SUPPLIED DATA: Begin

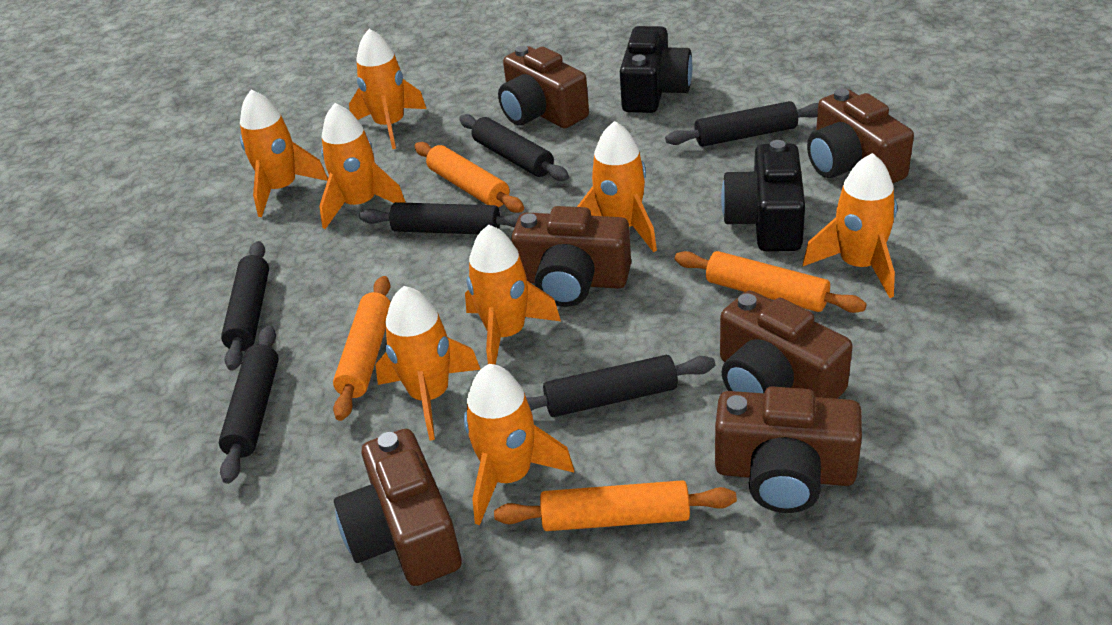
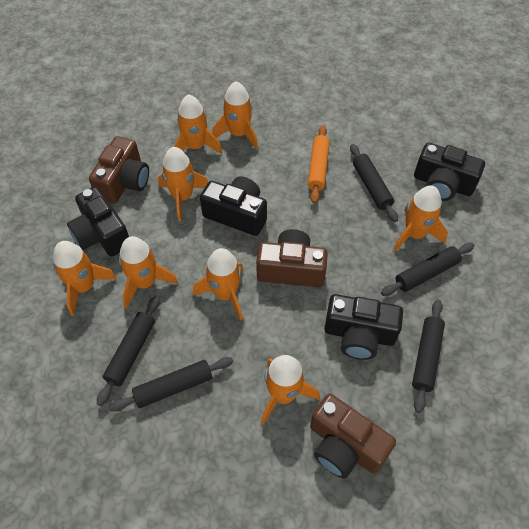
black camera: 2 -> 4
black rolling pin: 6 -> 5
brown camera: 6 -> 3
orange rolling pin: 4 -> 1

SUPPLIED DATA: End
SUPPLIED DATA: Begin

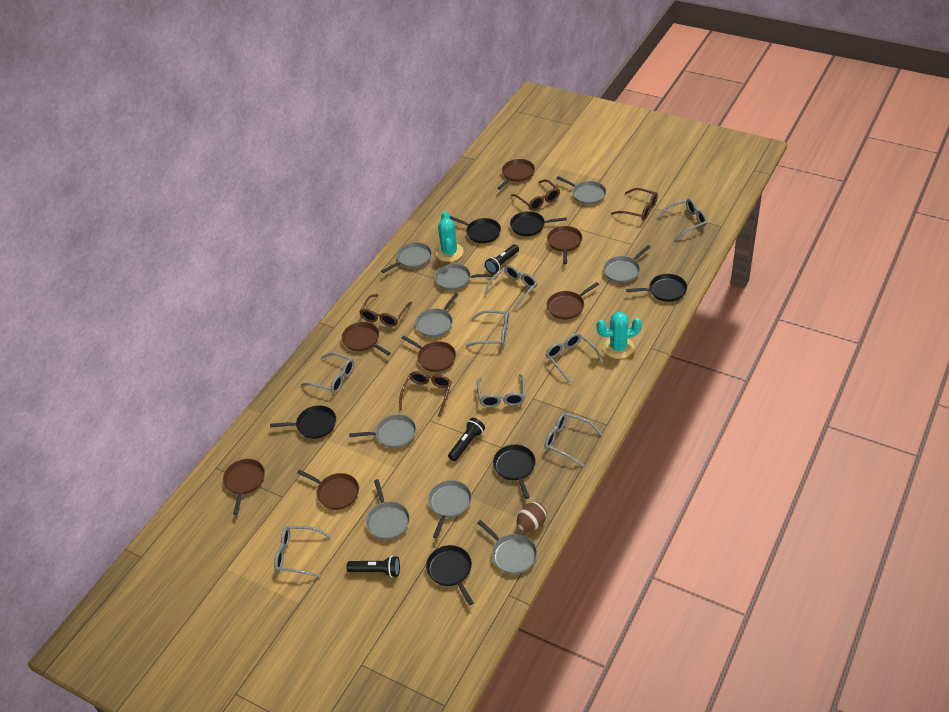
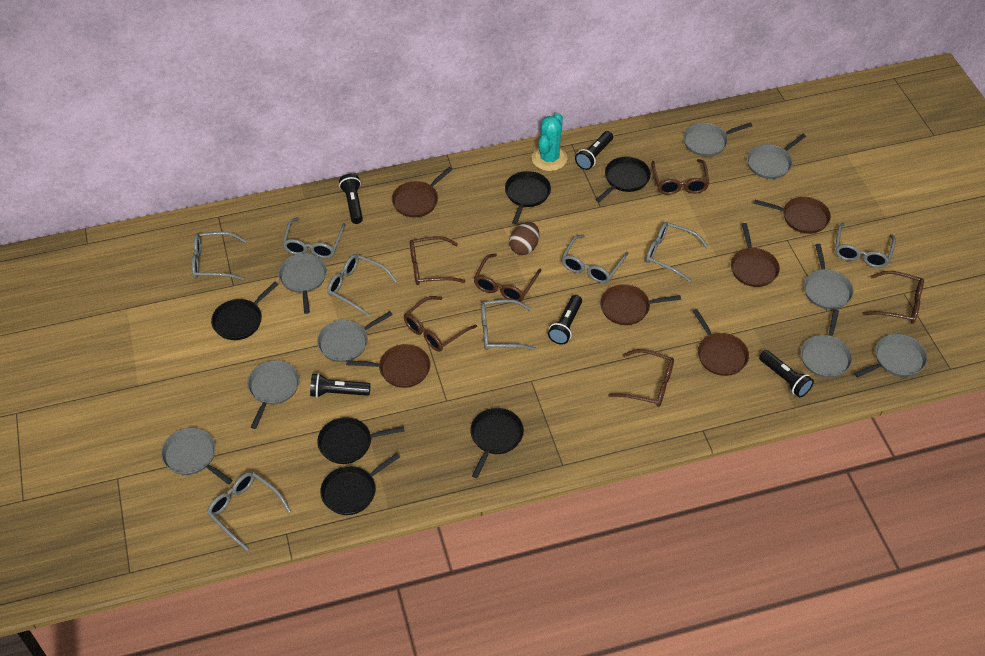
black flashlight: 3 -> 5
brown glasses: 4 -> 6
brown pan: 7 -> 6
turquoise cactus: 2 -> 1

SUPPLIED DATA: End
SUPPLIED DATA: Begin

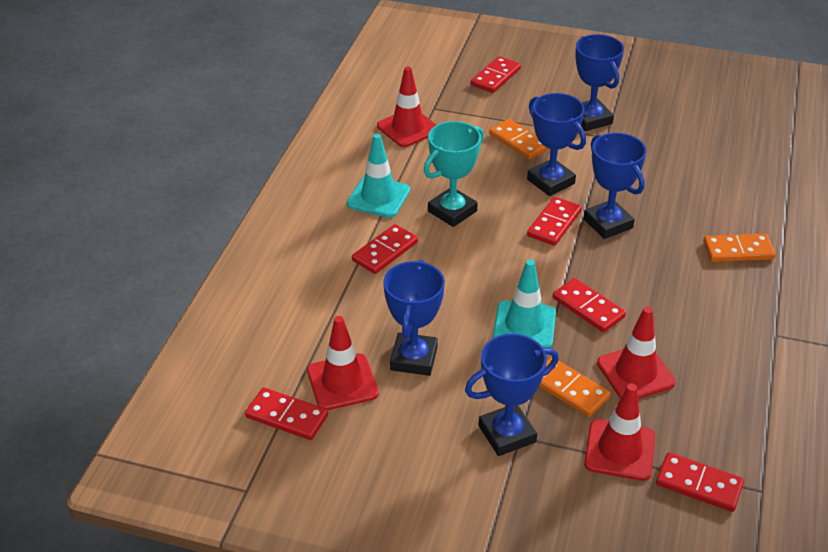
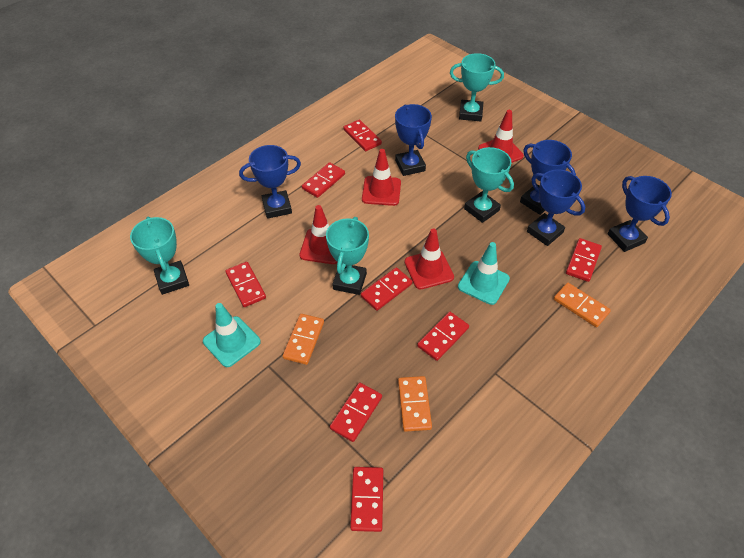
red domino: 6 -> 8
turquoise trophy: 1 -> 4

SUPPLIED DATA: End

Go through the data and gather every line that holds "brown".

__COMPLETED TASK__:
brown camera: 6 -> 3
brown glasses: 4 -> 6
brown pan: 7 -> 6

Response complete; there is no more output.